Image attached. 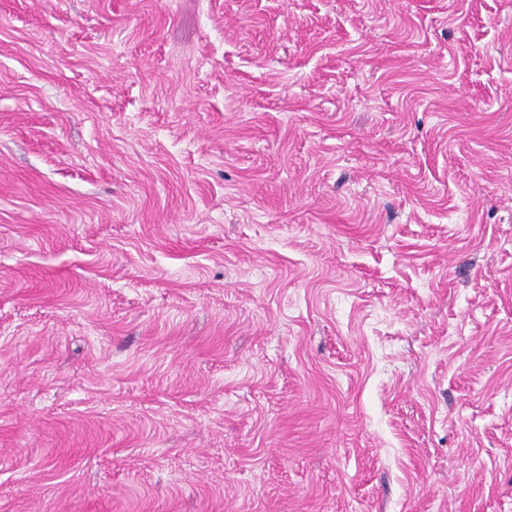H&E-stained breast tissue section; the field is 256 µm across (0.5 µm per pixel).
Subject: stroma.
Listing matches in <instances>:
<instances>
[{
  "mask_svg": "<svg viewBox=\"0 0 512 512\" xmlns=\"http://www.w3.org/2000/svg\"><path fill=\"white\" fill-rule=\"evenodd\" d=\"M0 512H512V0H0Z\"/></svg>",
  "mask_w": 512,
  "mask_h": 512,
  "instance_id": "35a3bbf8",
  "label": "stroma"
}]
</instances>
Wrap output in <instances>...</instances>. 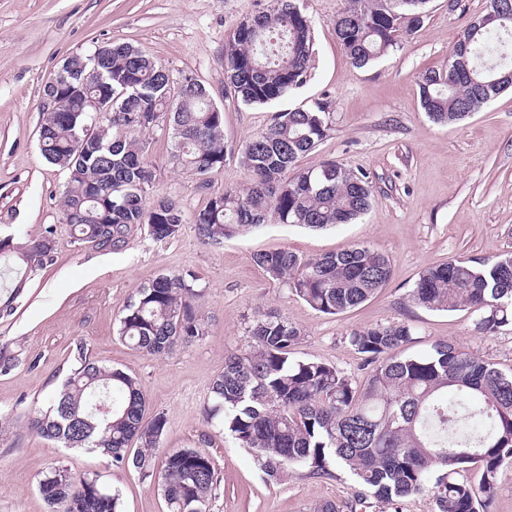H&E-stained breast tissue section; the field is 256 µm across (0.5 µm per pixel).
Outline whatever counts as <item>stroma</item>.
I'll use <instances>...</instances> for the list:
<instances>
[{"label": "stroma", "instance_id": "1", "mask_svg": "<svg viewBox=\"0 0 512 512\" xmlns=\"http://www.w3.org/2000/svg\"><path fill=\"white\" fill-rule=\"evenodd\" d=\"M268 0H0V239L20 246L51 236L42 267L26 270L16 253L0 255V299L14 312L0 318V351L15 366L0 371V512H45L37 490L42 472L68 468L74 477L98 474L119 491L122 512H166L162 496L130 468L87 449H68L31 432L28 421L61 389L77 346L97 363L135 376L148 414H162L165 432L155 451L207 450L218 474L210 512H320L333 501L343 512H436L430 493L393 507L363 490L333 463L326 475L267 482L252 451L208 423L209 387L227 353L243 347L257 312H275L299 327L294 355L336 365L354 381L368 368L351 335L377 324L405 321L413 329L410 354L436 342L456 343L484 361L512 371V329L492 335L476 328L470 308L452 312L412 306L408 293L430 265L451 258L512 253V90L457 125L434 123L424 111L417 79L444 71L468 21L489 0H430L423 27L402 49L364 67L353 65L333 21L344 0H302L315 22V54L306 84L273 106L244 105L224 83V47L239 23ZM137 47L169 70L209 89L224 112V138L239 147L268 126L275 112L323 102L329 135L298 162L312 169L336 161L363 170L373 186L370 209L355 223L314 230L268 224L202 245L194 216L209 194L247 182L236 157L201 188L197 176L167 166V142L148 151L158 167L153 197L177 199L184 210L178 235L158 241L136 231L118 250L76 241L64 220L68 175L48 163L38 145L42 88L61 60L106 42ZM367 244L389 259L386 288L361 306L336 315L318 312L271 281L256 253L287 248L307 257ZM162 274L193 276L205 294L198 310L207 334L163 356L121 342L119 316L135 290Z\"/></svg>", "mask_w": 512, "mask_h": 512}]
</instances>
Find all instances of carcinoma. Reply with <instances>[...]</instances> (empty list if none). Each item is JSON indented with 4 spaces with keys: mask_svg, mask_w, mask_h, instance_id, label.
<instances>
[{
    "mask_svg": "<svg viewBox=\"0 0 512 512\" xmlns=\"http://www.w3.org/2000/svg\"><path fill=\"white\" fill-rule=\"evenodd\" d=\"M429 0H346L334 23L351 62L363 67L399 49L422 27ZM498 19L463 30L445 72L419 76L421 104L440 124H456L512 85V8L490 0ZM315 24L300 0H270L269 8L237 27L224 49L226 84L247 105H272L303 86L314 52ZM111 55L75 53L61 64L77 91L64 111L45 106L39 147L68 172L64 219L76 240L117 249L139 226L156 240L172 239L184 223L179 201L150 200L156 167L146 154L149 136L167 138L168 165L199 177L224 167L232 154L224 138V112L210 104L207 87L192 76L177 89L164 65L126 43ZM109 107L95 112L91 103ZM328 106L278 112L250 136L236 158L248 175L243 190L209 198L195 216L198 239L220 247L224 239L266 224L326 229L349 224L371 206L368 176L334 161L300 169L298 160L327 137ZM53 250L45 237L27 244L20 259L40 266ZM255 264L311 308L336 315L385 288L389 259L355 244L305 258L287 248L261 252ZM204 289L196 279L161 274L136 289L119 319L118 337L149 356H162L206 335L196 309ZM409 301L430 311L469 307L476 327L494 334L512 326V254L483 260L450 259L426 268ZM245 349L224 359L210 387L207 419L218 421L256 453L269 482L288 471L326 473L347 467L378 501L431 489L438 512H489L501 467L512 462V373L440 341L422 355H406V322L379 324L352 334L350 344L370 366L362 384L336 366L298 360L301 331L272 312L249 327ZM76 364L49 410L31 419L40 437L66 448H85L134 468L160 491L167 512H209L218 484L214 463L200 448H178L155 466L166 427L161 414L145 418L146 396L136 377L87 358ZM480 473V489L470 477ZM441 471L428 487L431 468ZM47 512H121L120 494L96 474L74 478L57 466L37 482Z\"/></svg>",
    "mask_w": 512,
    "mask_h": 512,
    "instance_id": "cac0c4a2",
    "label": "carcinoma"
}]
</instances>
◇ ◇ ◇ ◇
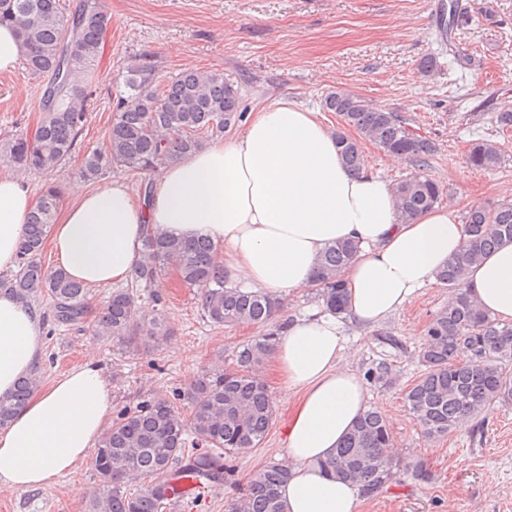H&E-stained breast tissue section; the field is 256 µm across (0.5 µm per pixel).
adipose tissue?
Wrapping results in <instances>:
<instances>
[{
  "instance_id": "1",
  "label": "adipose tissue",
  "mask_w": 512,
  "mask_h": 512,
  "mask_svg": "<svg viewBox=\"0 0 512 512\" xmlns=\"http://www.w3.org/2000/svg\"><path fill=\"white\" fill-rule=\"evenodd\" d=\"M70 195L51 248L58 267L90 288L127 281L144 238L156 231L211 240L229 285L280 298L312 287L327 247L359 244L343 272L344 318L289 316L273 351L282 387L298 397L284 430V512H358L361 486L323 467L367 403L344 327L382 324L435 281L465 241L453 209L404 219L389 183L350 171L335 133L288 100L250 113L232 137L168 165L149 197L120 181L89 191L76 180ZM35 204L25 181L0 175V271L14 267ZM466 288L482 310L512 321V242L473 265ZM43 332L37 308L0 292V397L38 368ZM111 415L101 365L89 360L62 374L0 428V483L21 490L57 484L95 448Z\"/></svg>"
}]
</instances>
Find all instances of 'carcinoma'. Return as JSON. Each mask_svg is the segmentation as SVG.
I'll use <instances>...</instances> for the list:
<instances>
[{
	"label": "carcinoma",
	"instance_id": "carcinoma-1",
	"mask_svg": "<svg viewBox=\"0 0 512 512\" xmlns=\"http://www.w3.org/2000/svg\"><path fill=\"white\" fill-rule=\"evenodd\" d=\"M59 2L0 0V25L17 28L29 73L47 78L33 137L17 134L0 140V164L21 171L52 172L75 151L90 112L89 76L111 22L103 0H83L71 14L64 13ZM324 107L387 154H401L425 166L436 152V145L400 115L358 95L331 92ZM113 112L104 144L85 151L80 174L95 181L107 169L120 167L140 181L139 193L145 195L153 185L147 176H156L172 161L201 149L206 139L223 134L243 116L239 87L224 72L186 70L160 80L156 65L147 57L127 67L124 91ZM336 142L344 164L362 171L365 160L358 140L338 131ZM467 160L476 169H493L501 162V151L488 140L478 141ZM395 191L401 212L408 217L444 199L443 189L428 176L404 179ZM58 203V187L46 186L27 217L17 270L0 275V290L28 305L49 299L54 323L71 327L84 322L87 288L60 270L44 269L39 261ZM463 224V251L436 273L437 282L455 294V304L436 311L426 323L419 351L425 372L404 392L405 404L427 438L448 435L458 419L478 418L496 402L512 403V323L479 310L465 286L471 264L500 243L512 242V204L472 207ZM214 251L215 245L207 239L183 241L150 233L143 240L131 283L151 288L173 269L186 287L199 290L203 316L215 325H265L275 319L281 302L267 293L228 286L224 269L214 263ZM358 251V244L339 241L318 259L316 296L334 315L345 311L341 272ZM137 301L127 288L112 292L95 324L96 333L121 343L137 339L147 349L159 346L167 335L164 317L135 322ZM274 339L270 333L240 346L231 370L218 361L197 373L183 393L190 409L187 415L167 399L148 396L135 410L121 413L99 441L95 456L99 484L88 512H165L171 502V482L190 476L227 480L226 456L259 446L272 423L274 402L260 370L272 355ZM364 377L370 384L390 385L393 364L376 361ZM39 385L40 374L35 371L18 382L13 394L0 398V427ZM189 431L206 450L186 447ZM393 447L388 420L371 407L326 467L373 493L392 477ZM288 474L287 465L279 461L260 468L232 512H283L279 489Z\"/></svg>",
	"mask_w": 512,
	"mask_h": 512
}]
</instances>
◇ ◇ ◇ ◇
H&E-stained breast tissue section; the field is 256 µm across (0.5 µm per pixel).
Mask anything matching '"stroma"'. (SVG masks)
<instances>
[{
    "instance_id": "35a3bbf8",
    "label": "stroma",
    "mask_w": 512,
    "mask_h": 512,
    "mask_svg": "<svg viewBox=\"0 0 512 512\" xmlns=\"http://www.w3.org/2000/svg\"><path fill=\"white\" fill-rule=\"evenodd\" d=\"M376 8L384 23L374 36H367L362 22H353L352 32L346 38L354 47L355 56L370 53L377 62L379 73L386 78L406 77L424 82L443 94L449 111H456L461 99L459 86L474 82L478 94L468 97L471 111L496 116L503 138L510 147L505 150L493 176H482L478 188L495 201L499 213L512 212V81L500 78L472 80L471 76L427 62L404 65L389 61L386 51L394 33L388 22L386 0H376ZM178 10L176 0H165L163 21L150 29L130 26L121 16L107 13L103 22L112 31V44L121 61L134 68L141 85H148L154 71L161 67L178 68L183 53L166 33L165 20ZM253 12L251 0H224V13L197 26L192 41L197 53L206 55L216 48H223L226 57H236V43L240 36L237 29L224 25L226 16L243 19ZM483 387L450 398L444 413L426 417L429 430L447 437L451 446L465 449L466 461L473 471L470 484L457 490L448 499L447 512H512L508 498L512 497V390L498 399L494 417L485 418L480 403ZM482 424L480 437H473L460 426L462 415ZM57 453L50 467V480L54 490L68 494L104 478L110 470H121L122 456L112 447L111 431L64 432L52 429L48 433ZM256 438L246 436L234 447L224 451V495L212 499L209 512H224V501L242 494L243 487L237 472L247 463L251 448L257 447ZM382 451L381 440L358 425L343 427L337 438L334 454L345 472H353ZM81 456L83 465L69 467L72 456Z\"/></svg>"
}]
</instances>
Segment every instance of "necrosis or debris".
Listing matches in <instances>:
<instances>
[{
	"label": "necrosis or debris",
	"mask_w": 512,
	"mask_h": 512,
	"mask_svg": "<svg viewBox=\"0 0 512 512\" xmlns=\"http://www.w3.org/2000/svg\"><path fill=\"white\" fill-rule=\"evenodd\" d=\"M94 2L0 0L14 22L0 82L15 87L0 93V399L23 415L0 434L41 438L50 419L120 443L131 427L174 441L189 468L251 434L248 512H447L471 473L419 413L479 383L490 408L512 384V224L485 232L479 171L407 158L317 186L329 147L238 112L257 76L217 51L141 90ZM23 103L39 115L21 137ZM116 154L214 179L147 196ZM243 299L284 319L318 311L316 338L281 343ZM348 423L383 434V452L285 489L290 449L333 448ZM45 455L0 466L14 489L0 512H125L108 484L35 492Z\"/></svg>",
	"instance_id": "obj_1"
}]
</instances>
◇ ◇ ◇ ◇
Prompt: Pick out every line holding the string "JSON" and return it.

Written answer:
Find all instances of carcinoma. Reply with <instances>[...]</instances> (empty list if none). Each item is JSON indented with 4 spaces with keys: mask_svg, mask_w, mask_h, instance_id, label.
Find all instances of 'carcinoma'. Return as JSON. Each mask_svg is the segmentation as SVG.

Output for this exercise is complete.